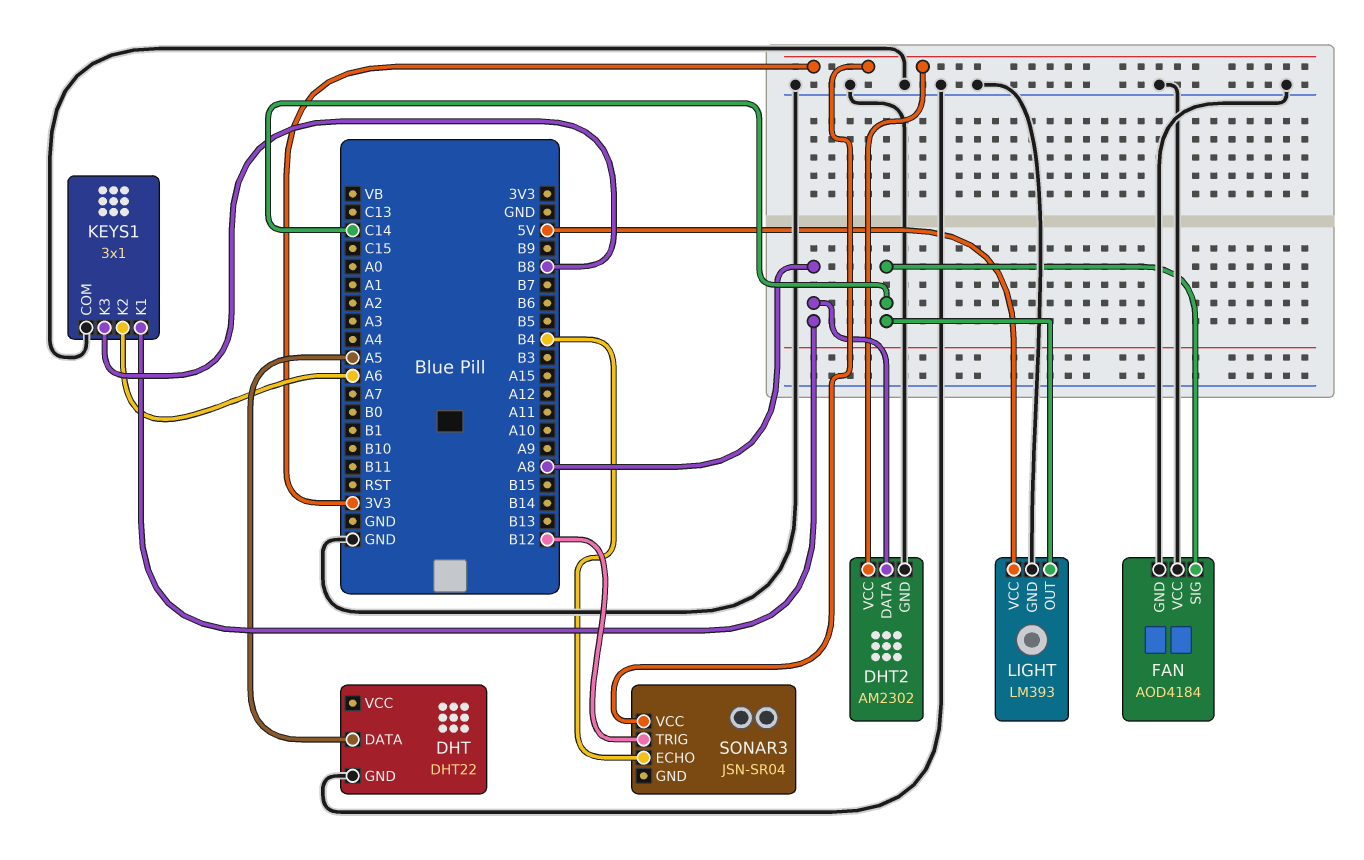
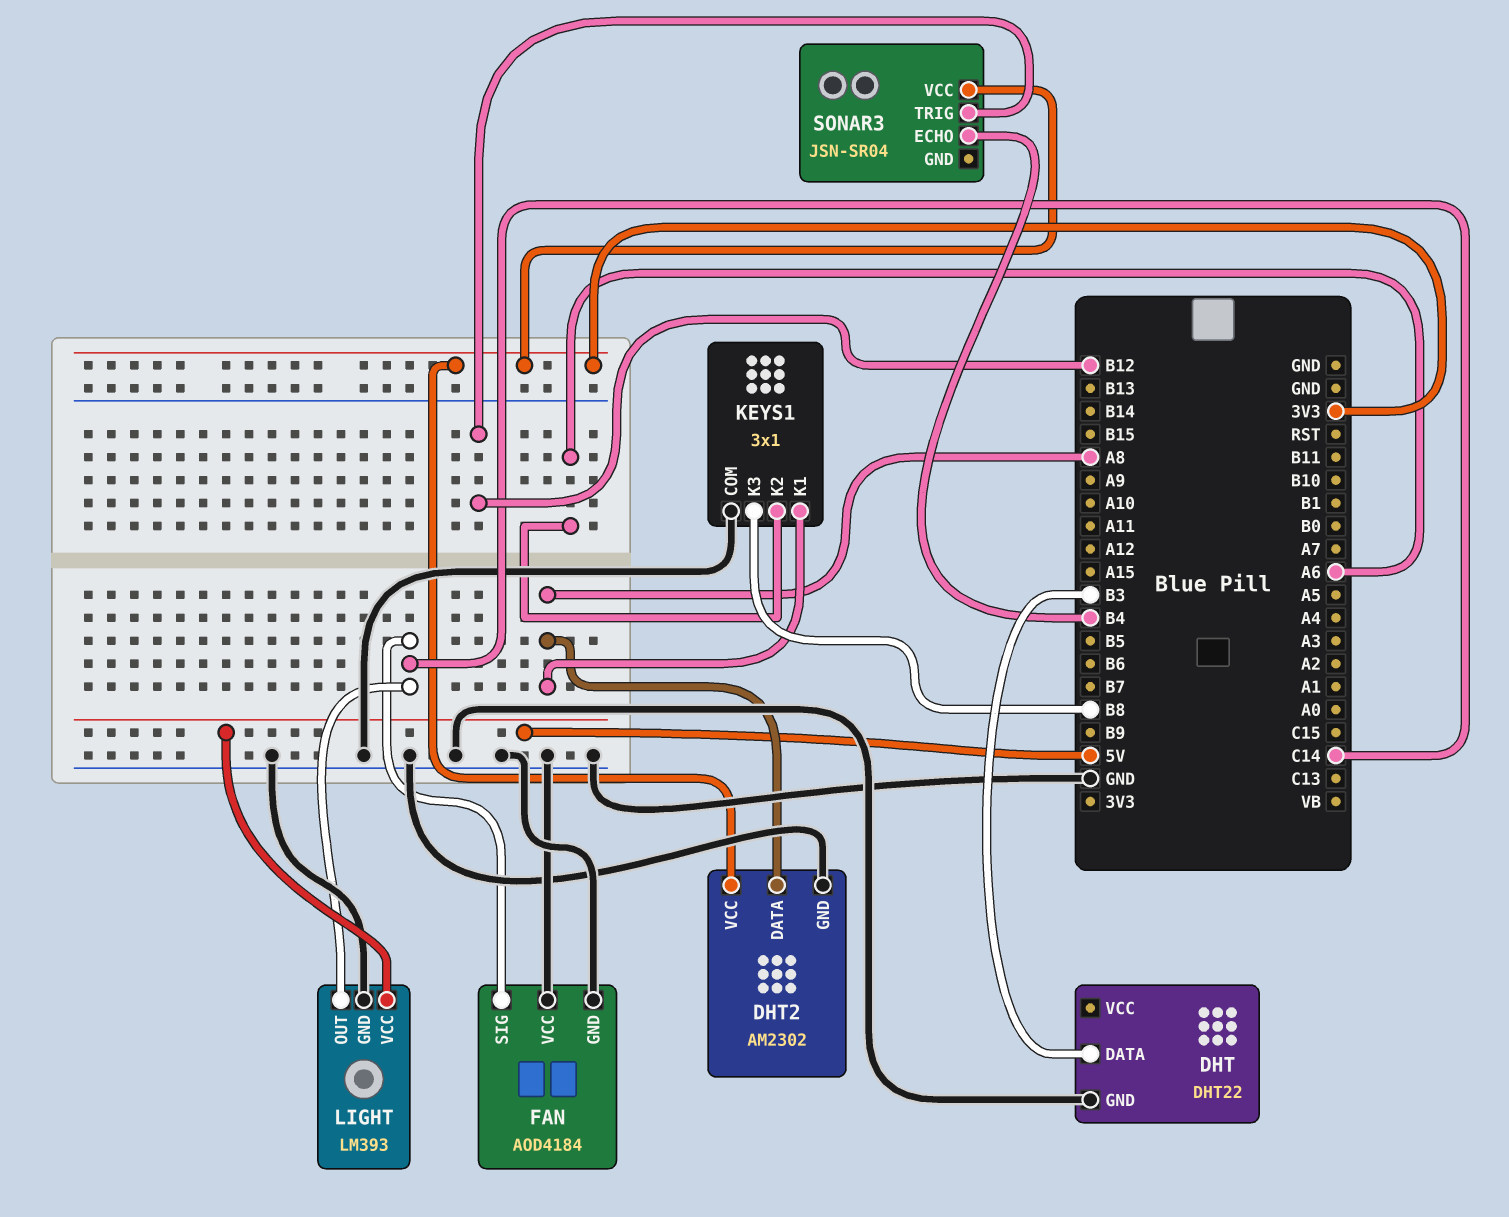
DHT pin DATA: A5 -> B3

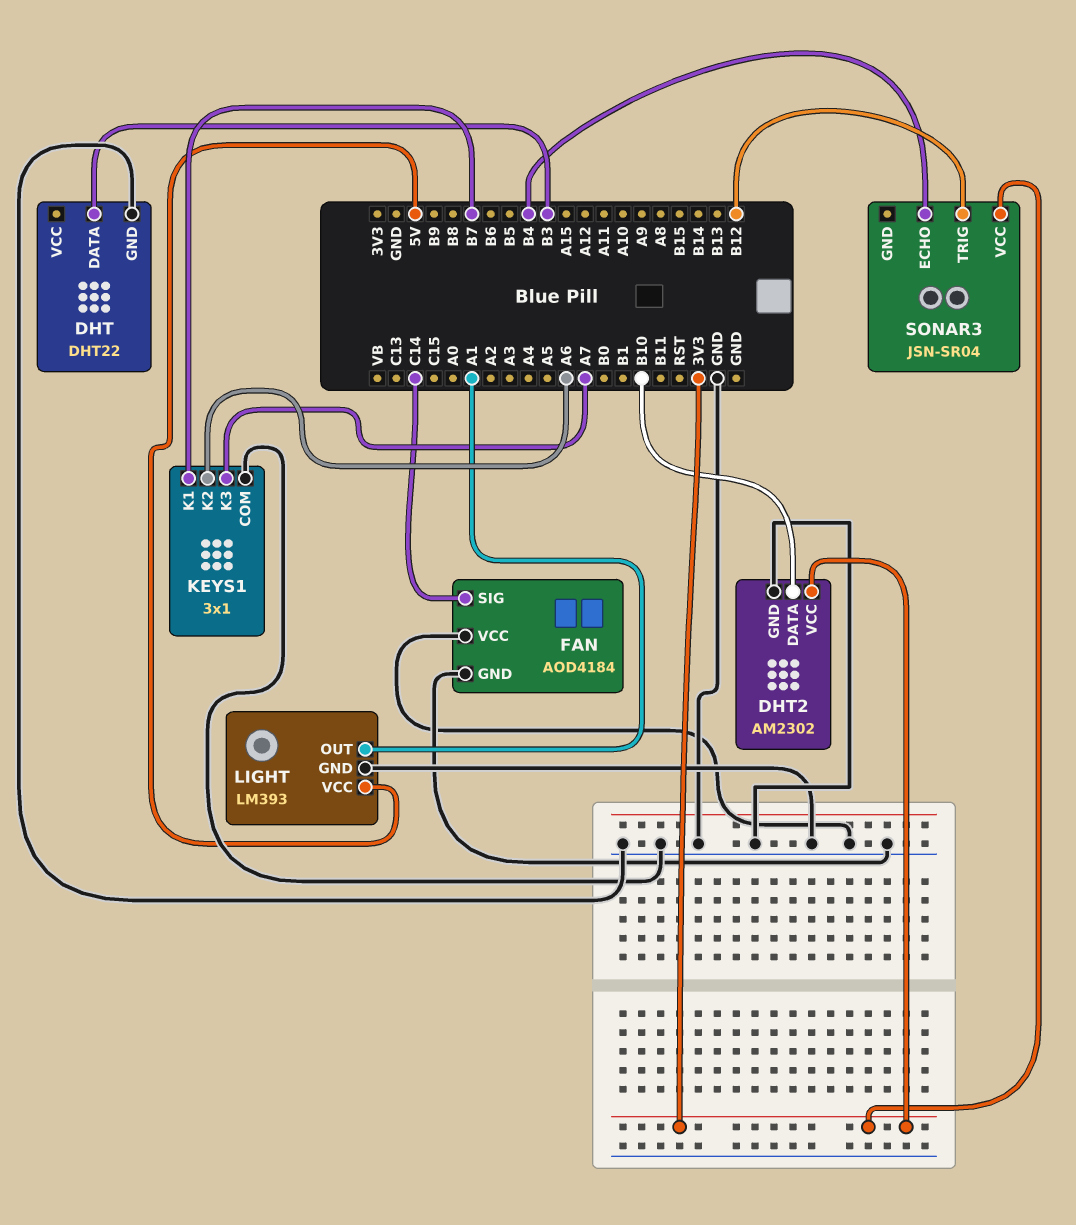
DHT2 pin DATA: A8 -> B10
KEYS1 pin K1: A8 -> B7
KEYS1 pin K3: B8 -> A7
LIGHT pin OUT: C14 -> A1

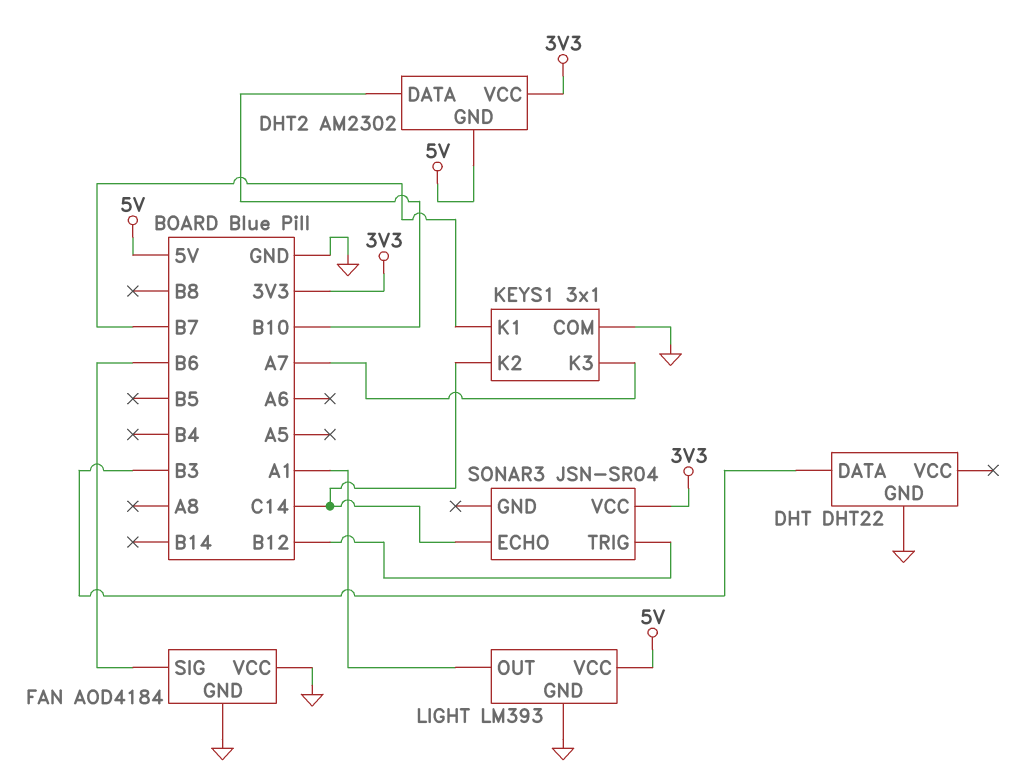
DHT2 pin GND: GND -> 5V
FAN pin SIG: C14 -> B6
KEYS1 pin K2: A6 -> C14
SONAR3 pin ECHO: B4 -> C14

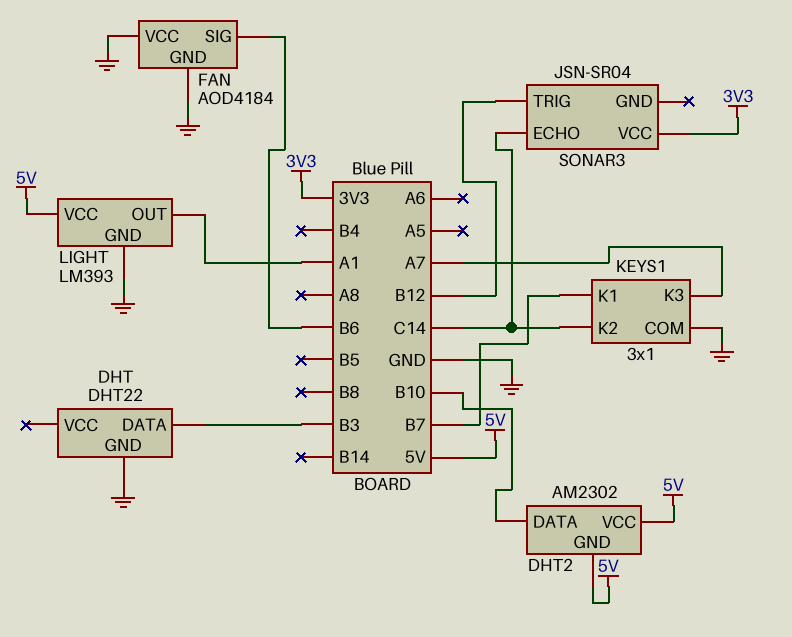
DHT2 pin VCC: 3V3 -> 5V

__Exercise objective__
Print the material in full and exactly; the pictures must not be printed.

__Written answer__
DHT pin DATA: A5 -> B3

DHT2 pin DATA: A8 -> B10
KEYS1 pin K1: A8 -> B7
KEYS1 pin K3: B8 -> A7
LIGHT pin OUT: C14 -> A1

DHT2 pin GND: GND -> 5V
FAN pin SIG: C14 -> B6
KEYS1 pin K2: A6 -> C14
SONAR3 pin ECHO: B4 -> C14

DHT2 pin VCC: 3V3 -> 5V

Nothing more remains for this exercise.